▶ [What you are asked to do]
Repeat every line of the data exactly, but not the pictures.

(Data to use begins)

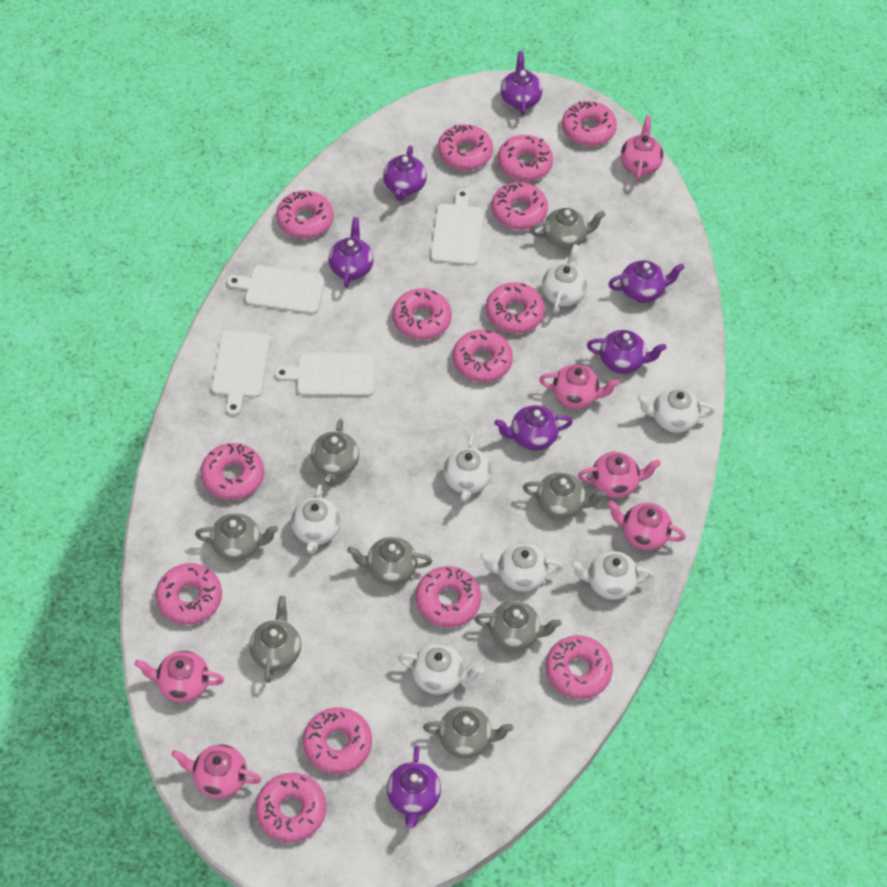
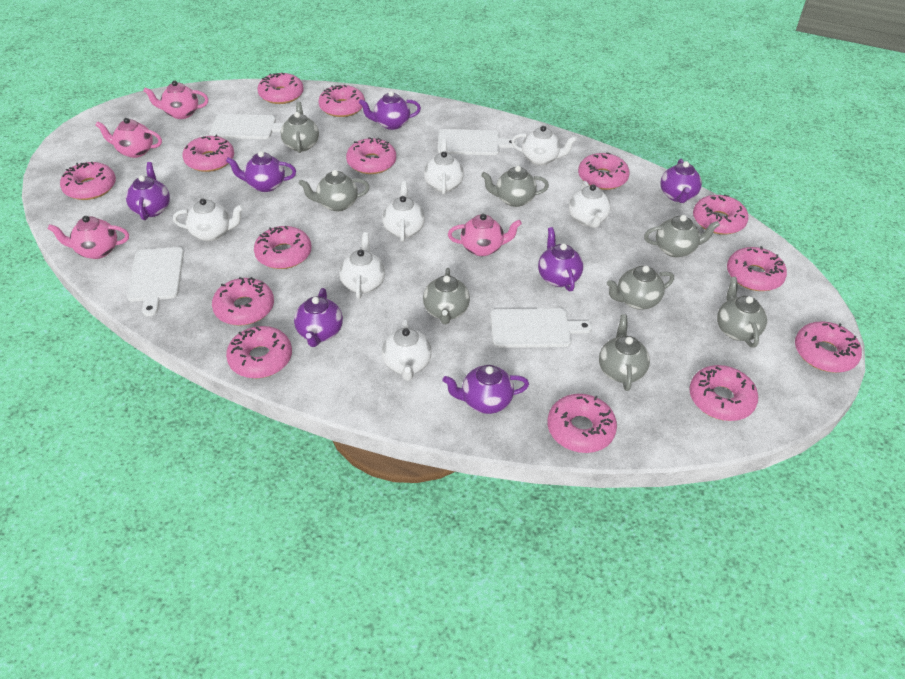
pink teapot: 6 -> 4

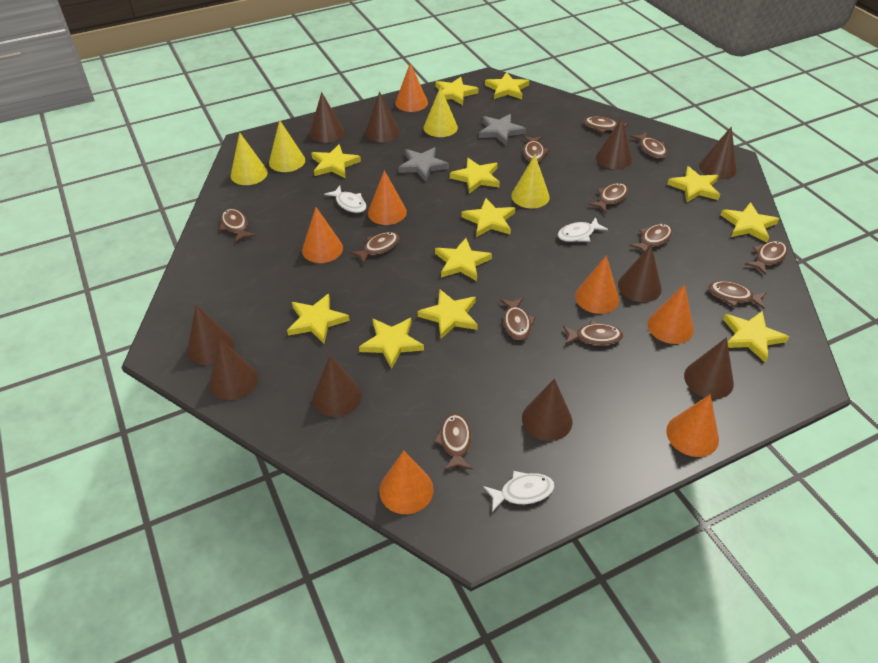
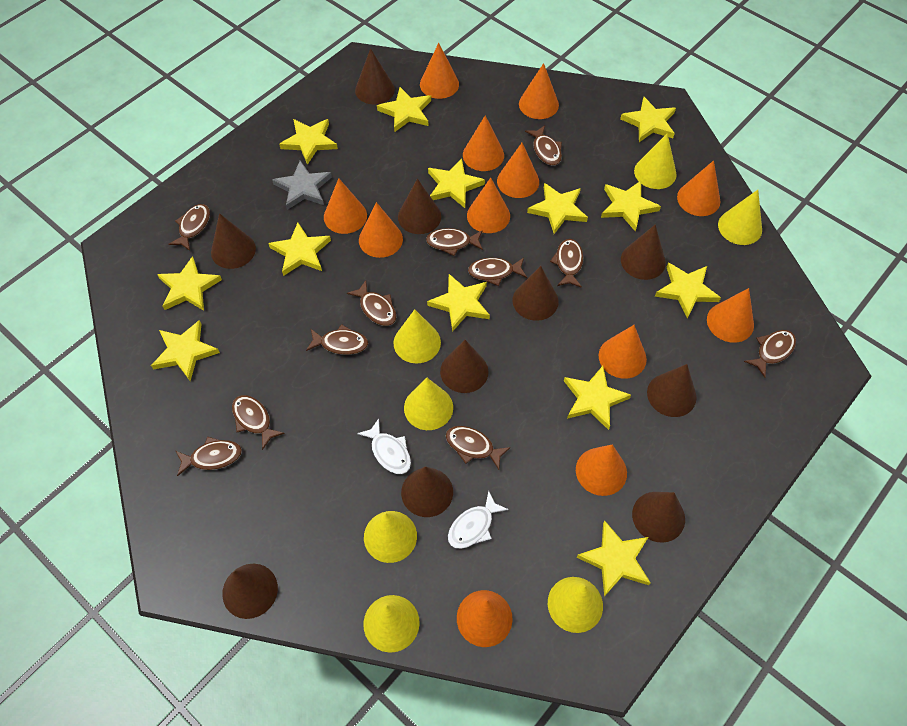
brown fish: 12 -> 11
grey star: 2 -> 1
orange cone: 7 -> 12
white fish: 3 -> 2
yellow cone: 4 -> 7
yellow star: 12 -> 13

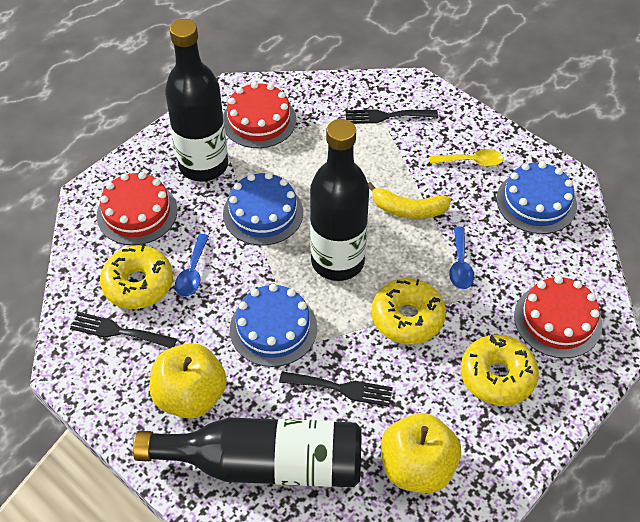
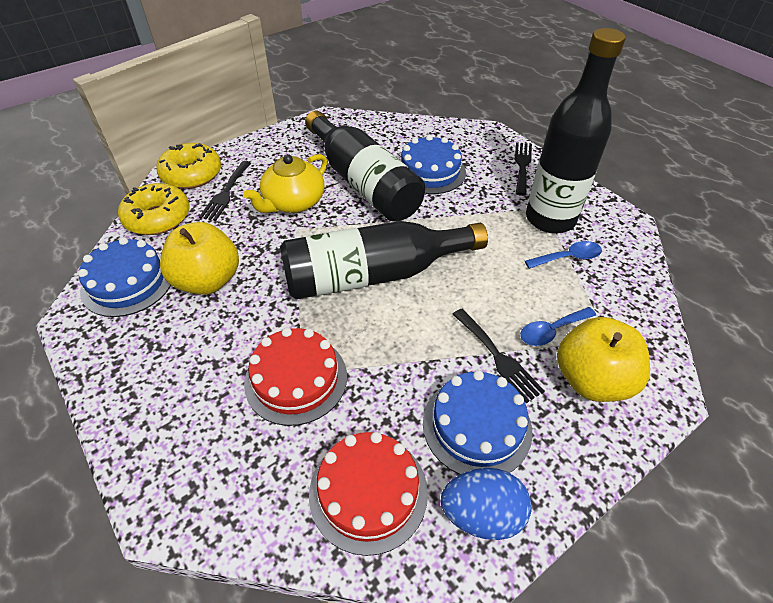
blue egg: 0 -> 1
red cake: 3 -> 2
yellow banana: 1 -> 0
yellow donut: 3 -> 2
yellow spoon: 1 -> 0
yellow teapot: 0 -> 1

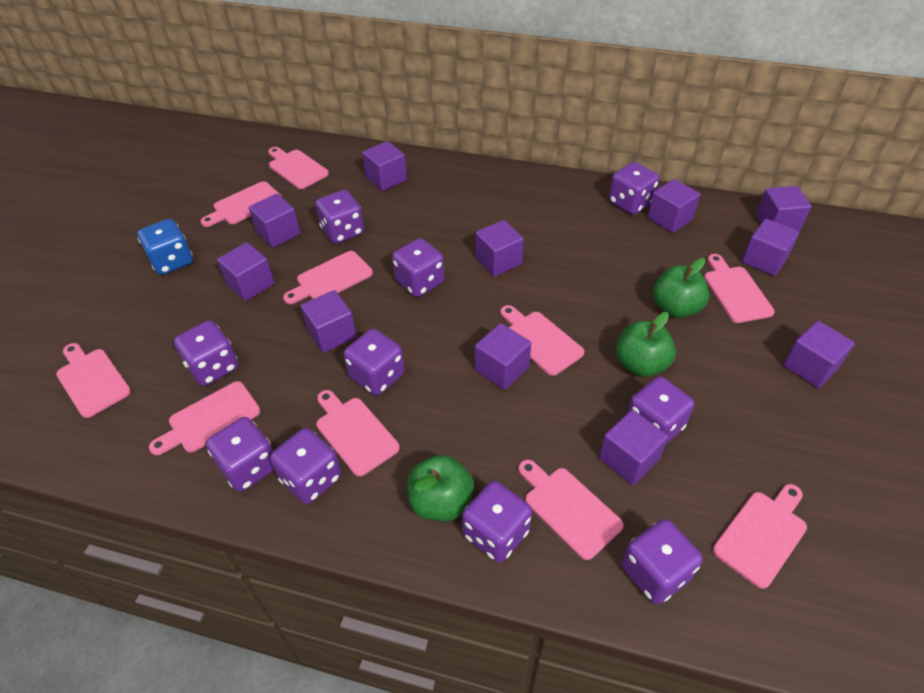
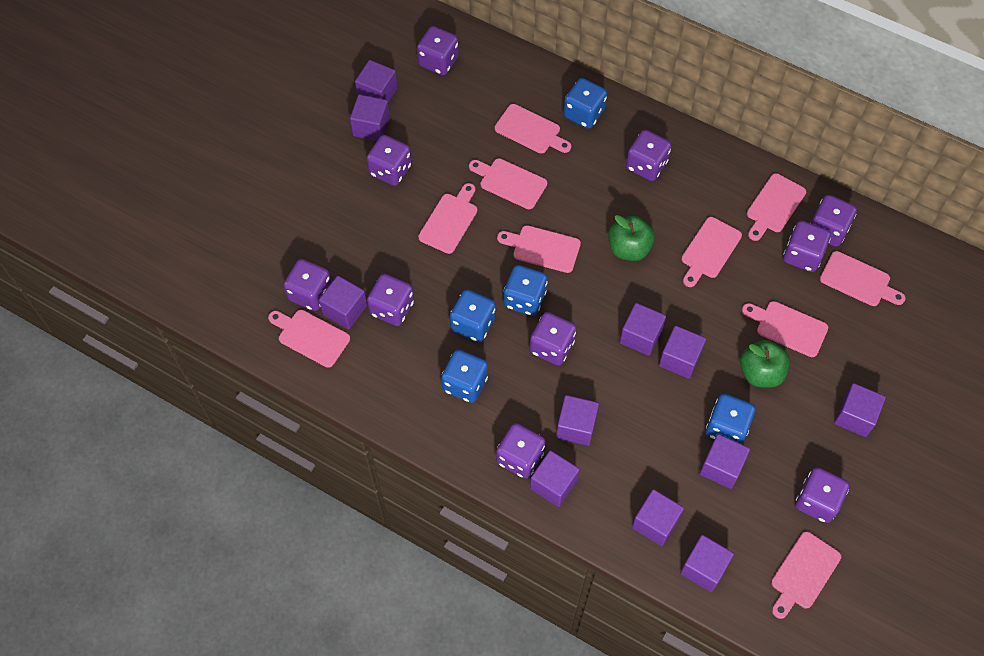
blue dice: 1 -> 5
green apple: 3 -> 2

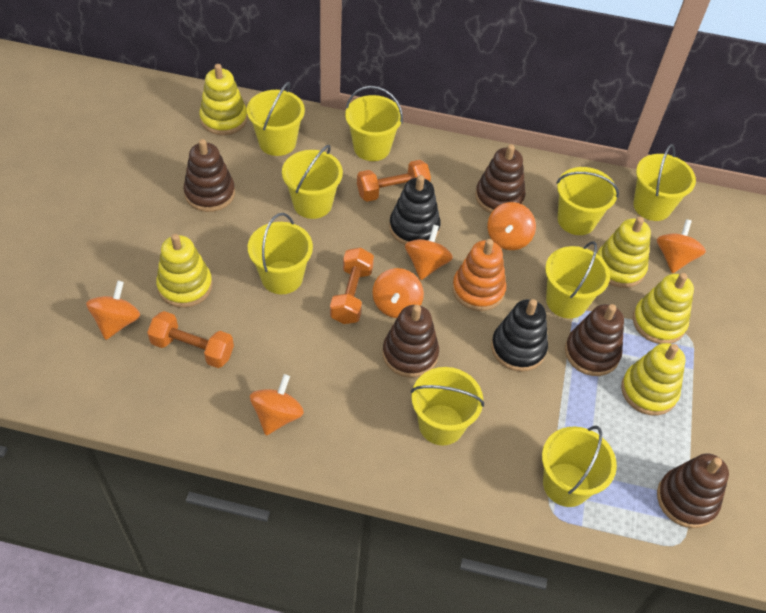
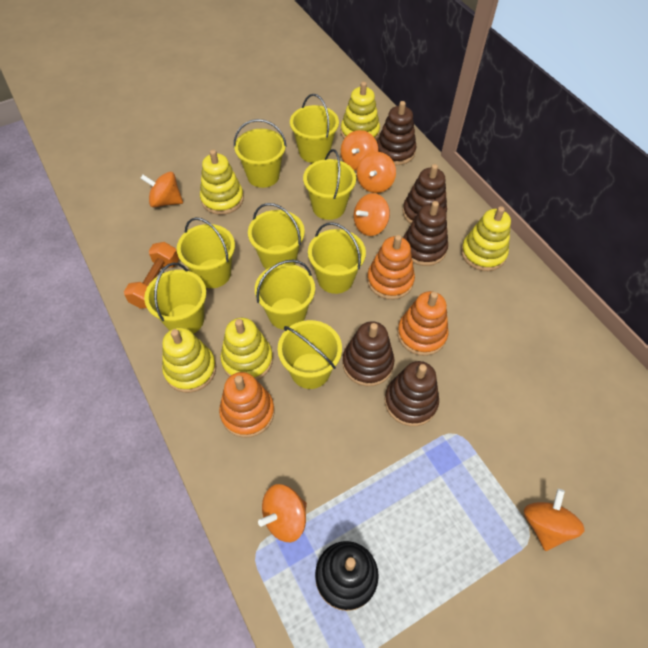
black stacking toy: 2 -> 1
orange dumbbell: 3 -> 1
orange stacking toy: 1 -> 3

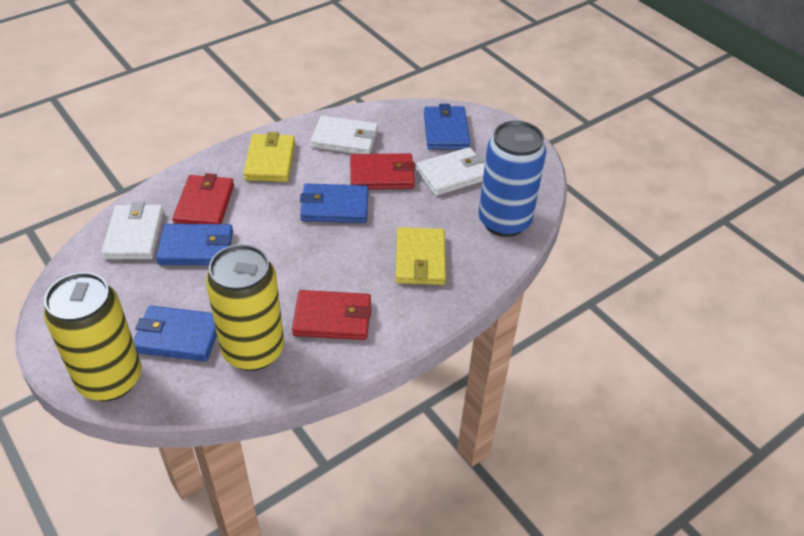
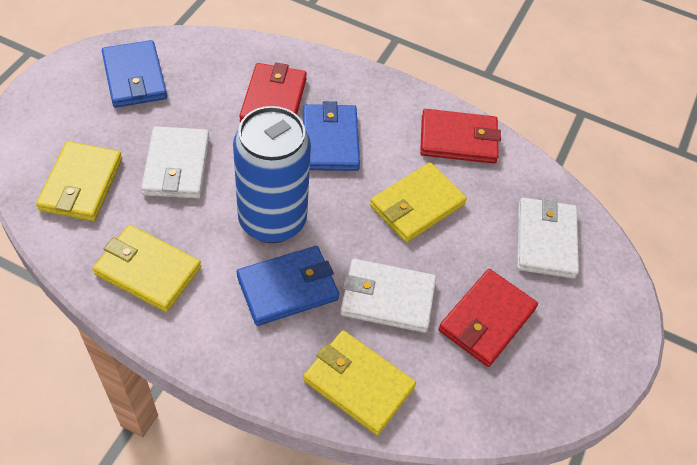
blue wallet: 4 -> 3
yellow can: 2 -> 0
yellow wallet: 2 -> 4

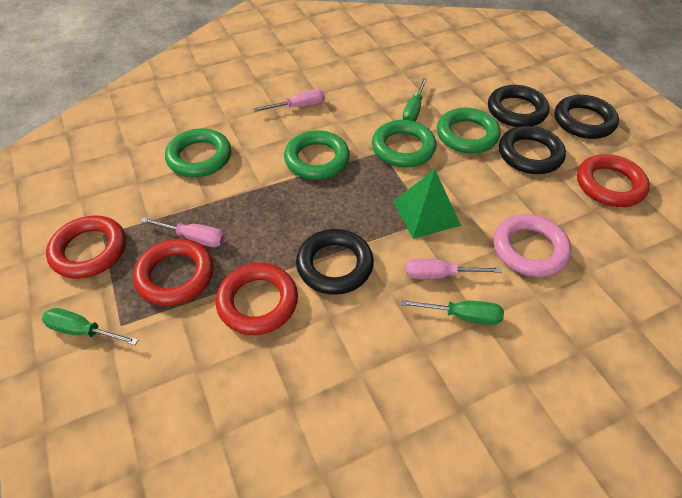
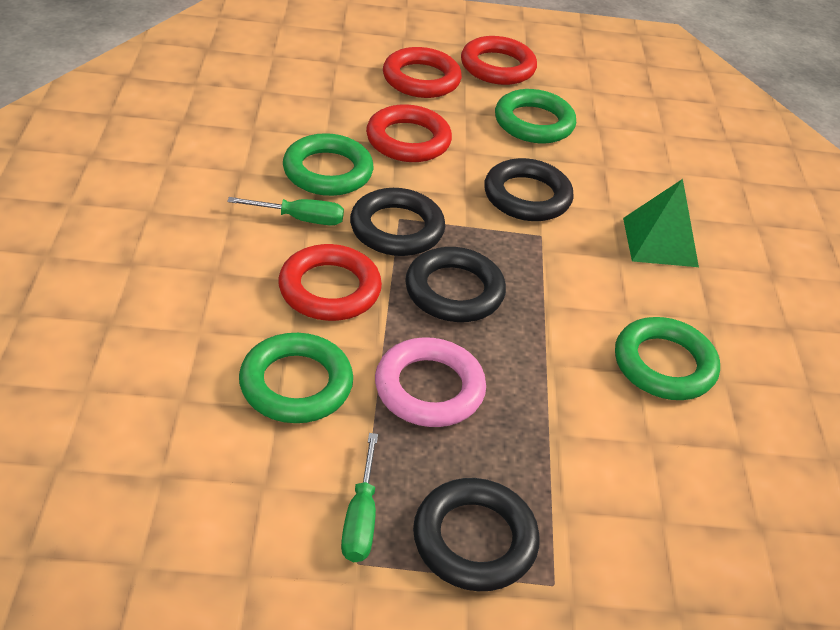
green screwdriver: 3 -> 2
pink screwdriver: 3 -> 0

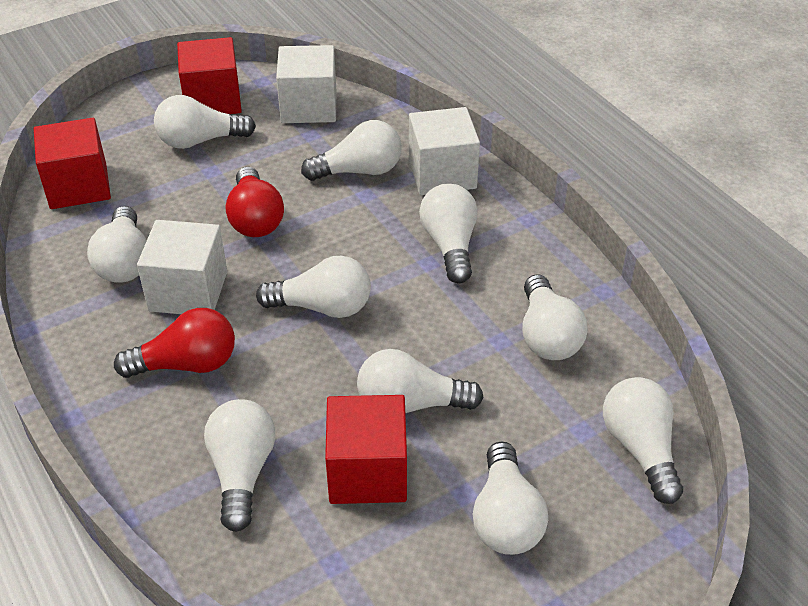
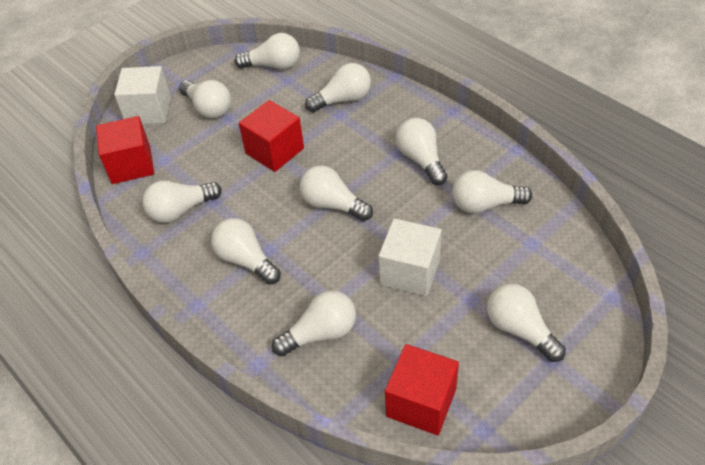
red light bulb: 2 -> 0
white cube: 3 -> 2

(Data to use ends)

▶ [Answer to the exercise]
pink teapot: 6 -> 4

brown fish: 12 -> 11
grey star: 2 -> 1
orange cone: 7 -> 12
white fish: 3 -> 2
yellow cone: 4 -> 7
yellow star: 12 -> 13

blue egg: 0 -> 1
red cake: 3 -> 2
yellow banana: 1 -> 0
yellow donut: 3 -> 2
yellow spoon: 1 -> 0
yellow teapot: 0 -> 1

blue dice: 1 -> 5
green apple: 3 -> 2

black stacking toy: 2 -> 1
orange dumbbell: 3 -> 1
orange stacking toy: 1 -> 3

blue wallet: 4 -> 3
yellow can: 2 -> 0
yellow wallet: 2 -> 4

green screwdriver: 3 -> 2
pink screwdriver: 3 -> 0

red light bulb: 2 -> 0
white cube: 3 -> 2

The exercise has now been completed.